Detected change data
● ● ● ● ●
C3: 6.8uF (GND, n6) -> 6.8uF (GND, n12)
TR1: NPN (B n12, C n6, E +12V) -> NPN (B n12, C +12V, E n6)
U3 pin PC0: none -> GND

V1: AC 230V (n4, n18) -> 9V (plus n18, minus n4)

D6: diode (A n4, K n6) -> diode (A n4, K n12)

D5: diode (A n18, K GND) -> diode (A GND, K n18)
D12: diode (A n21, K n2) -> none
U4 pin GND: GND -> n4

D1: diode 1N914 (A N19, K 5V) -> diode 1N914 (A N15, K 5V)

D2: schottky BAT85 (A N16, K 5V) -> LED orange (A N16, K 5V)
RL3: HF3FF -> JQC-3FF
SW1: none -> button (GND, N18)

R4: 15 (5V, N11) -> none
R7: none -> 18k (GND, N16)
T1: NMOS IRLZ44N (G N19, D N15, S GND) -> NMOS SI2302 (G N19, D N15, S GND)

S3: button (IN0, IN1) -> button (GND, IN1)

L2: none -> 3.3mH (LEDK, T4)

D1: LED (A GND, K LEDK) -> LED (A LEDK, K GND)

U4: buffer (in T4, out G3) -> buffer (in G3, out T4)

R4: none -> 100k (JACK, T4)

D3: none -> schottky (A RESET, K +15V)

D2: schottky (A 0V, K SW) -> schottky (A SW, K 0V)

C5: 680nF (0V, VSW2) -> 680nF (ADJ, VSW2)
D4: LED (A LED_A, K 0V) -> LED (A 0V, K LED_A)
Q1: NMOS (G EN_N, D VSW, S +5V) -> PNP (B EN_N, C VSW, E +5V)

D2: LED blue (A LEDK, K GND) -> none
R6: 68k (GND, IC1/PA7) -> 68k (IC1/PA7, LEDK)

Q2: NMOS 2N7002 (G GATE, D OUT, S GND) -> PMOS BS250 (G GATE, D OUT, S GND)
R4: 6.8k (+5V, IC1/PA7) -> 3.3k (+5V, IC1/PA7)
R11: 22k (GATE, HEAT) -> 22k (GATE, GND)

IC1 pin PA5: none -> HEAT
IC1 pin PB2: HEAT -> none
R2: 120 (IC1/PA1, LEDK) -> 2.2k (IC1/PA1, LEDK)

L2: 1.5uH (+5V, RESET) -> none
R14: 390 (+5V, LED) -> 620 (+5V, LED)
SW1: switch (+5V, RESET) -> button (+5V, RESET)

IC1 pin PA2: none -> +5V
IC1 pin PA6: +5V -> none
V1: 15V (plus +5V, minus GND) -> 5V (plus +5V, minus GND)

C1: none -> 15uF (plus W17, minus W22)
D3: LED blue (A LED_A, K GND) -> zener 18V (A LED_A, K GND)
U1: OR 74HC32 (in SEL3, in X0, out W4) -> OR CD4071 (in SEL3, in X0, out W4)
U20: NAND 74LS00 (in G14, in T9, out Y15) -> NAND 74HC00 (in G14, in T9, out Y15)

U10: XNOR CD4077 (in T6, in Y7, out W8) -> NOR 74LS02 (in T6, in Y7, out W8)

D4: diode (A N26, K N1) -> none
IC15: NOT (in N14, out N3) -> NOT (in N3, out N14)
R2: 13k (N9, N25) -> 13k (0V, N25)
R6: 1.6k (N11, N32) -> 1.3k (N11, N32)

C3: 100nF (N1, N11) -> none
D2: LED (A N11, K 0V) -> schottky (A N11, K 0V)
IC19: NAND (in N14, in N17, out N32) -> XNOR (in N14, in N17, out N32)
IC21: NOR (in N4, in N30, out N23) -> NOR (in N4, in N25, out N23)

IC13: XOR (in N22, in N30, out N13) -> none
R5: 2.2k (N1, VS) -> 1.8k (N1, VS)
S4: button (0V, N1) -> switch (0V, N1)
● ● ● ● ●
Set down the lines of the records exactly, from the first one through the line containing "T1: NMOS IRLZ44N", and add nothing else.

• **SOLUTION TO THIS PROBLEM**:
C3: 6.8uF (GND, n6) -> 6.8uF (GND, n12)
TR1: NPN (B n12, C n6, E +12V) -> NPN (B n12, C +12V, E n6)
U3 pin PC0: none -> GND

V1: AC 230V (n4, n18) -> 9V (plus n18, minus n4)

D6: diode (A n4, K n6) -> diode (A n4, K n12)

D5: diode (A n18, K GND) -> diode (A GND, K n18)
D12: diode (A n21, K n2) -> none
U4 pin GND: GND -> n4

D1: diode 1N914 (A N19, K 5V) -> diode 1N914 (A N15, K 5V)

D2: schottky BAT85 (A N16, K 5V) -> LED orange (A N16, K 5V)
RL3: HF3FF -> JQC-3FF
SW1: none -> button (GND, N18)

R4: 15 (5V, N11) -> none
R7: none -> 18k (GND, N16)
T1: NMOS IRLZ44N (G N19, D N15, S GND) -> NMOS SI2302 (G N19, D N15, S GND)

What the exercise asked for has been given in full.